### Task to carry out
Which lines below fall between the one containing "C203: 100pF (+9V, n7) -> 100pF (GND, n7)" and the one containing "R203: 3.3 (U201/PB1, n20)"? Repeat them exactly, counting both of those lines, and add nothing else.

### Data listing
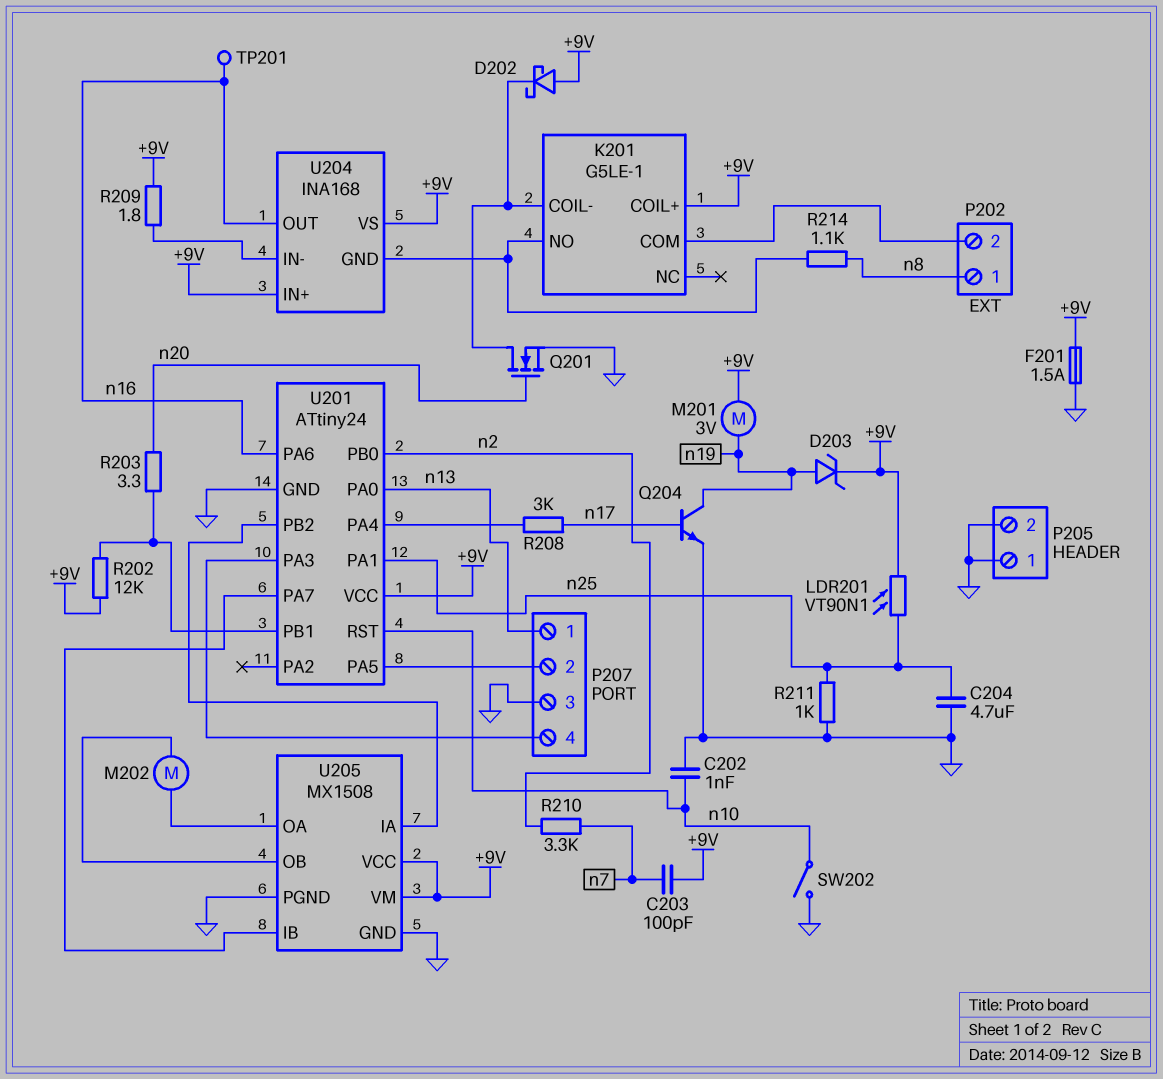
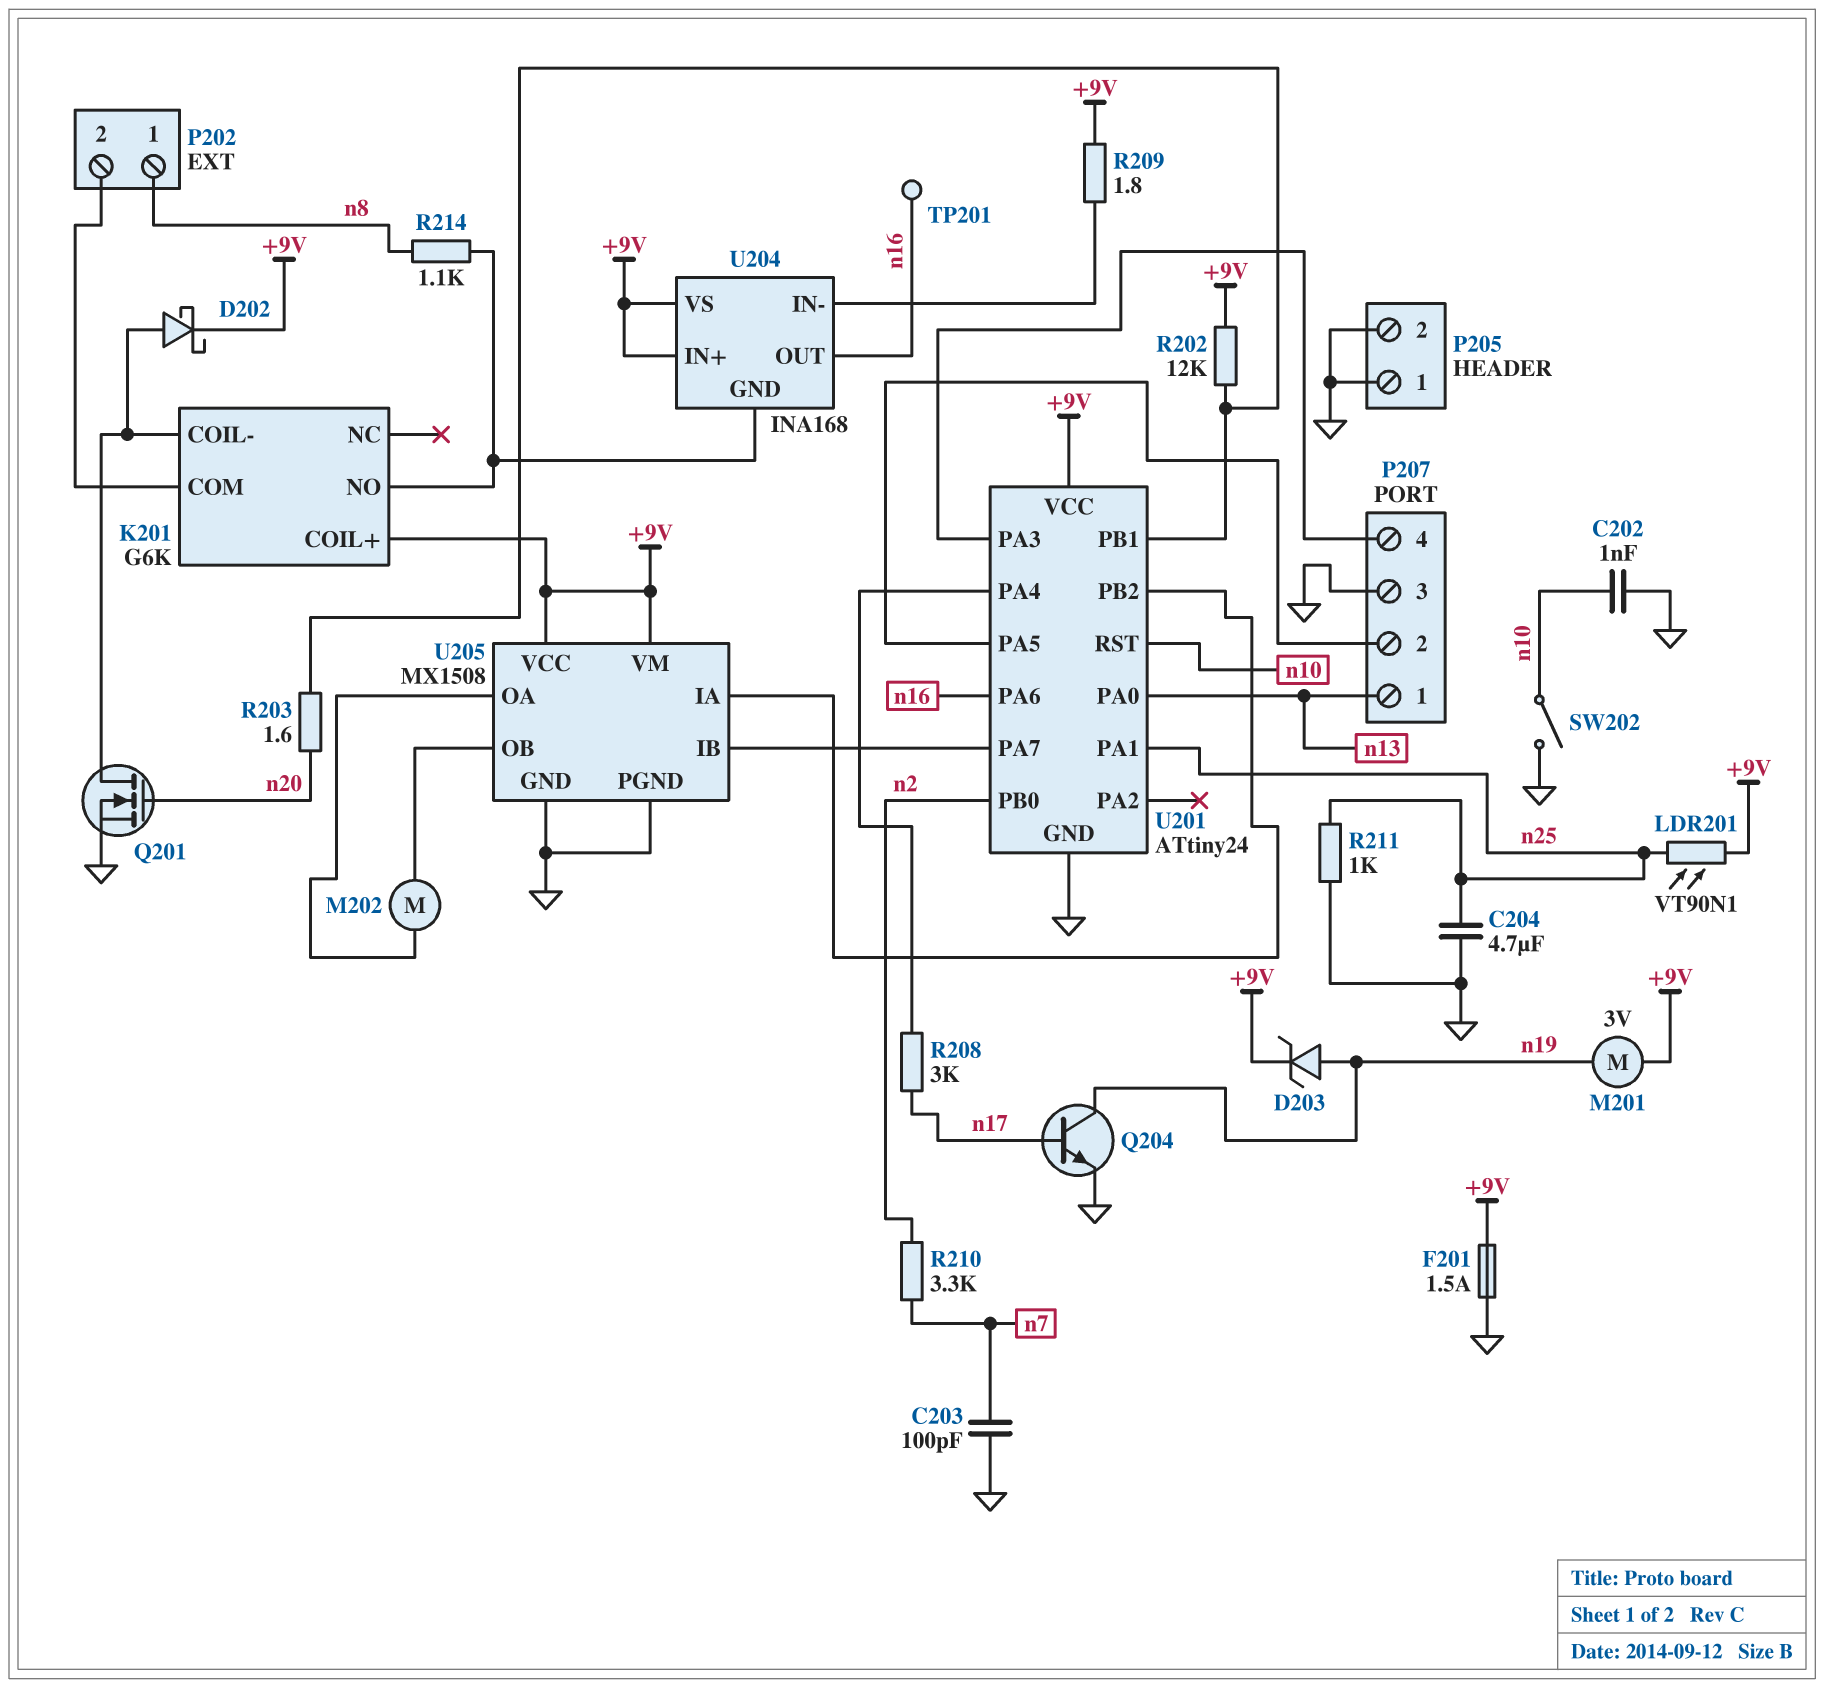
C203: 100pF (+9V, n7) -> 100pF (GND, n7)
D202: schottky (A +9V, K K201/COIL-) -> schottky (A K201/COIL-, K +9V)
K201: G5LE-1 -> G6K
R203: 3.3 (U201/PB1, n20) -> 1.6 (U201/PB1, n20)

* * *

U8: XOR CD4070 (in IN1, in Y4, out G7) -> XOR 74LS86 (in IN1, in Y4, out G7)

--

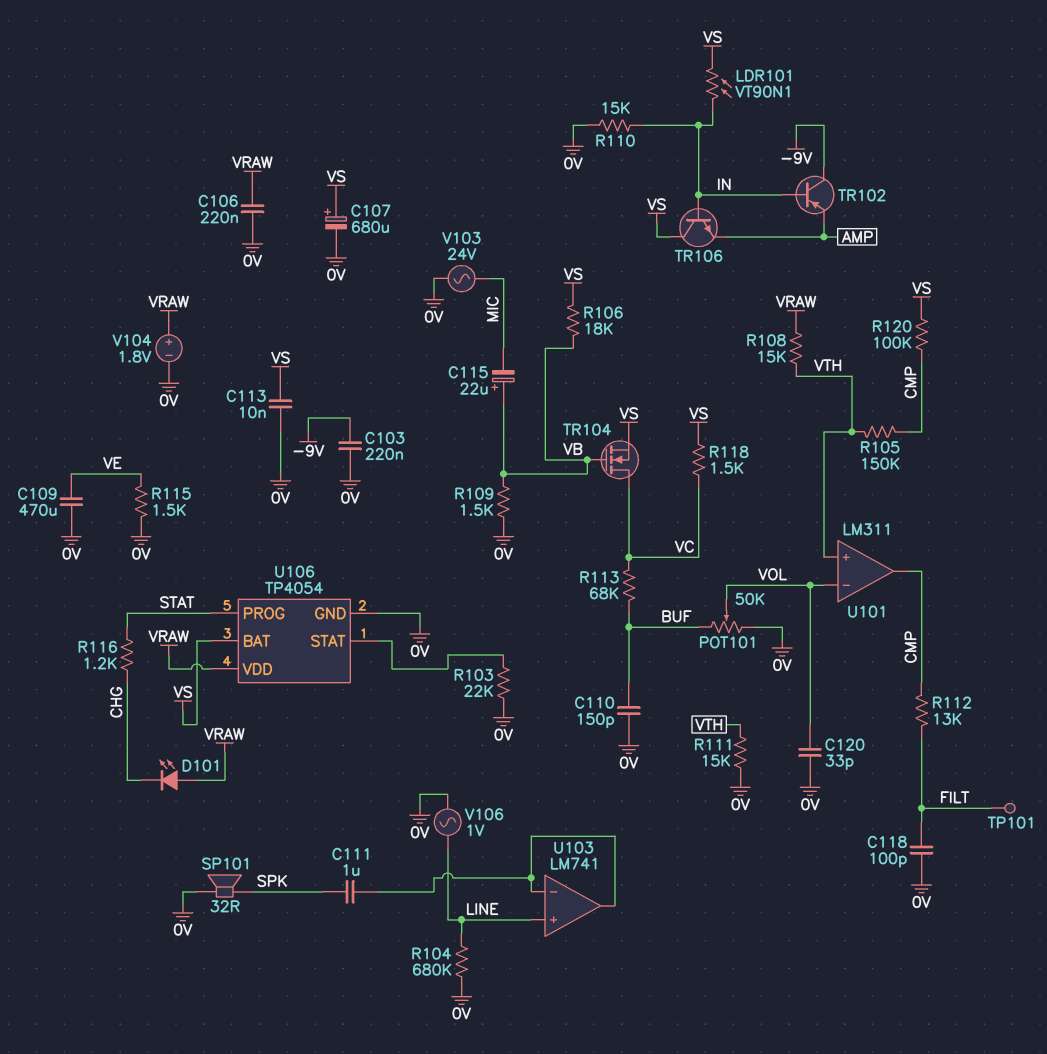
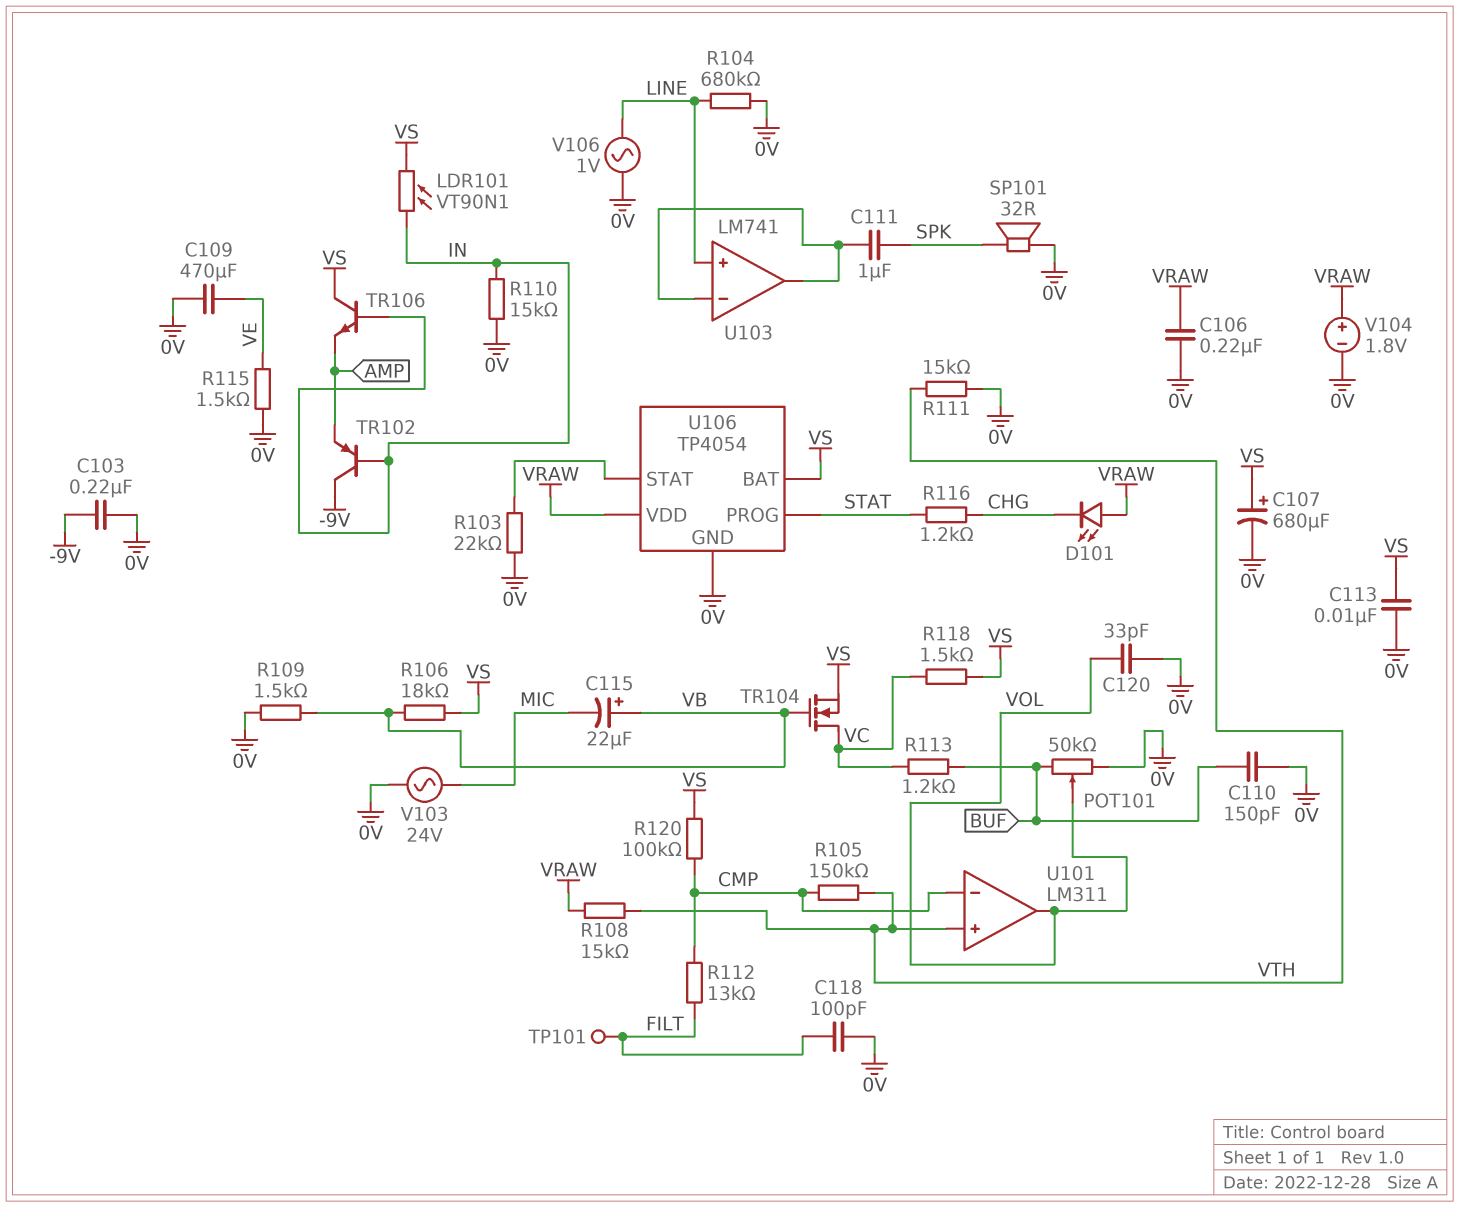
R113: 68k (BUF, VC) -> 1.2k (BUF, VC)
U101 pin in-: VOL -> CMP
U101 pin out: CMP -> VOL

### Answer section
C203: 100pF (+9V, n7) -> 100pF (GND, n7)
D202: schottky (A +9V, K K201/COIL-) -> schottky (A K201/COIL-, K +9V)
K201: G5LE-1 -> G6K
R203: 3.3 (U201/PB1, n20) -> 1.6 (U201/PB1, n20)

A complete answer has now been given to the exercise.